* _What is expected_: Print all entries below exactly, without images.

* _Data to process_:
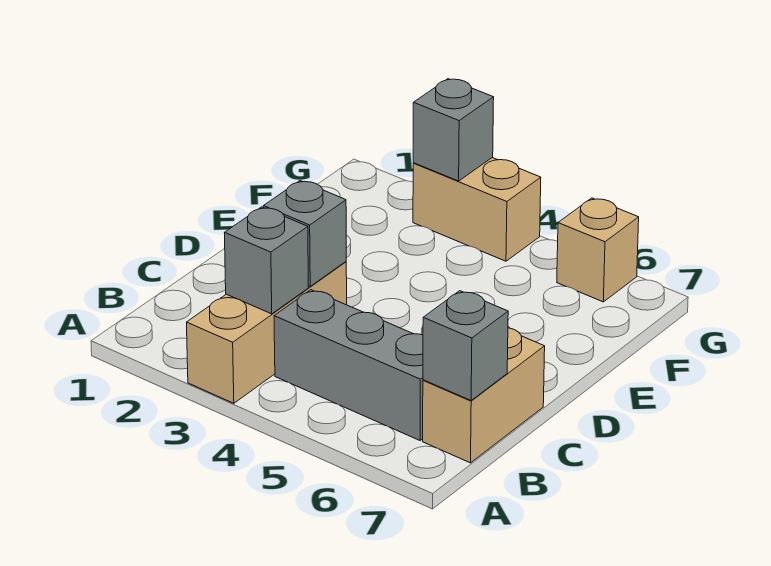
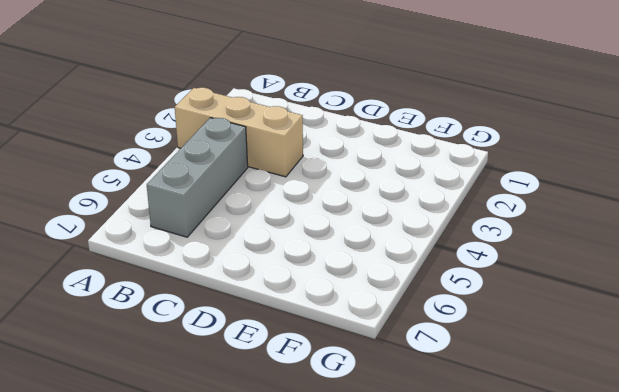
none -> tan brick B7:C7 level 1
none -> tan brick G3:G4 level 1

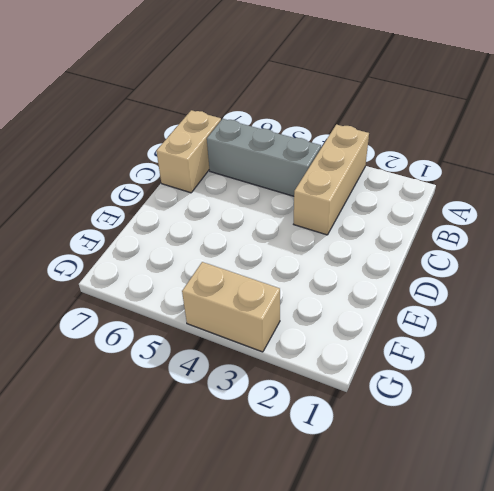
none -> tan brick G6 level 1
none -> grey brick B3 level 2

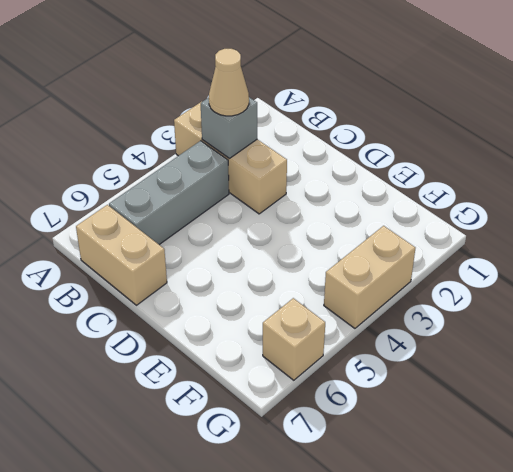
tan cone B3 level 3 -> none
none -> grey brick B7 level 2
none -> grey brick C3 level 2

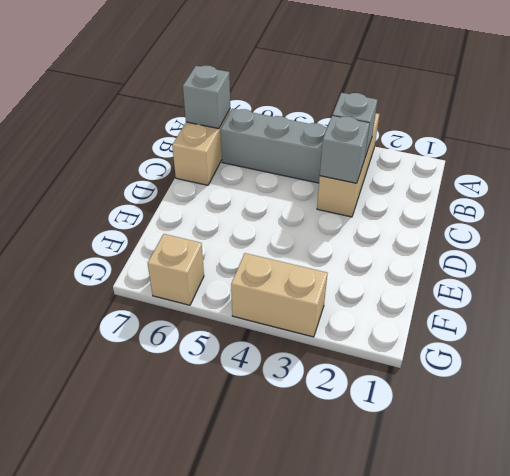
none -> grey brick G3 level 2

* _Response to this task_:
none -> tan brick B7:C7 level 1
none -> tan brick G3:G4 level 1

none -> tan brick G6 level 1
none -> grey brick B3 level 2

tan cone B3 level 3 -> none
none -> grey brick B7 level 2
none -> grey brick C3 level 2

none -> grey brick G3 level 2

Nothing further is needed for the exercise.